START DATASET ENTRIES

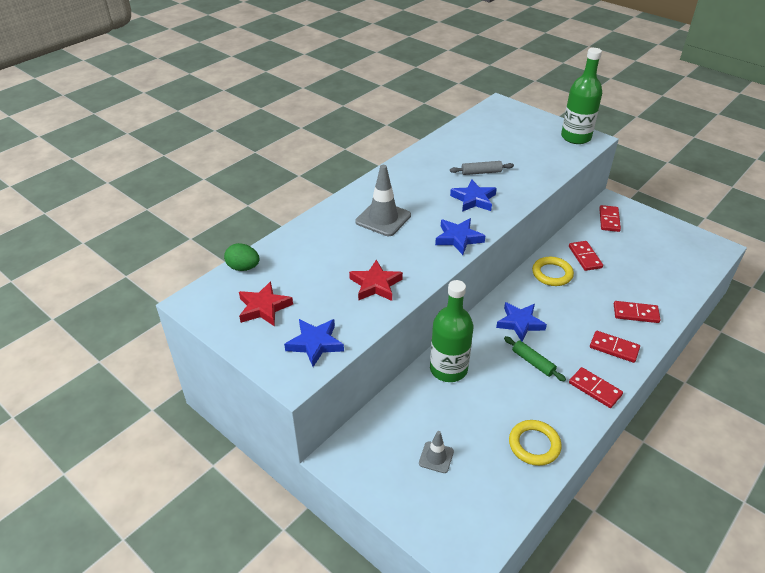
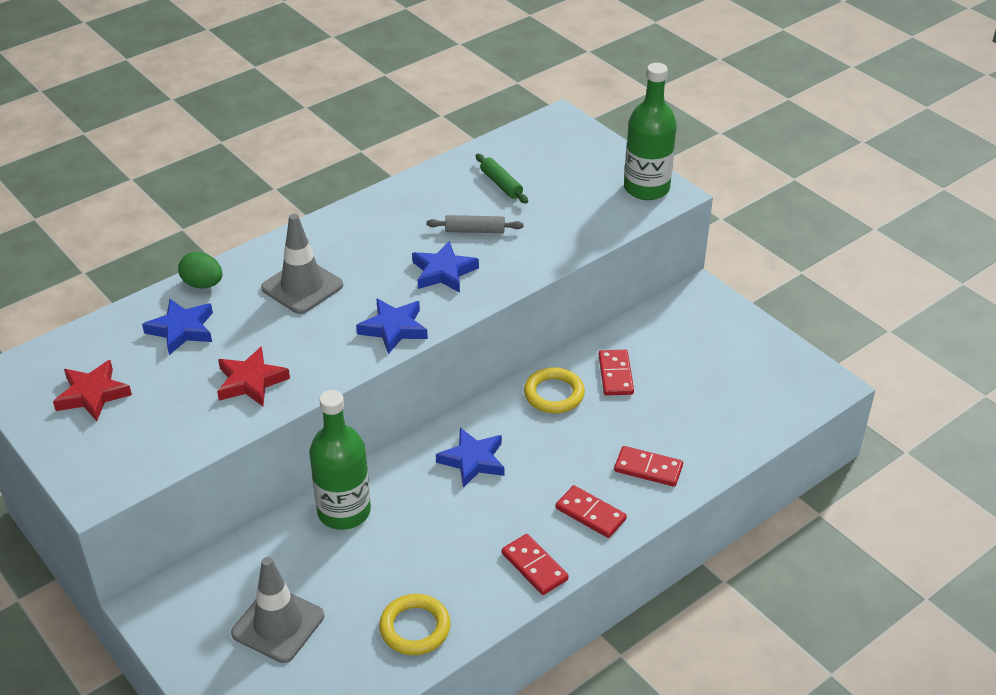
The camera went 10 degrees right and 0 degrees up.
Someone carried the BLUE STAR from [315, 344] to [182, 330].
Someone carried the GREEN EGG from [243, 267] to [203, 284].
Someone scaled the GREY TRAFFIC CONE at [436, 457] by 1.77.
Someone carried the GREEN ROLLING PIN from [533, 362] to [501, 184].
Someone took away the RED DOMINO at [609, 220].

END DATASET ENTRIES

Copy every record exactly as written, leaving out the pictures.

EXPECTED ANSWER:
The camera went 10 degrees right and 0 degrees up.
Someone carried the BLUE STAR from [315, 344] to [182, 330].
Someone carried the GREEN EGG from [243, 267] to [203, 284].
Someone scaled the GREY TRAFFIC CONE at [436, 457] by 1.77.
Someone carried the GREEN ROLLING PIN from [533, 362] to [501, 184].
Someone took away the RED DOMINO at [609, 220].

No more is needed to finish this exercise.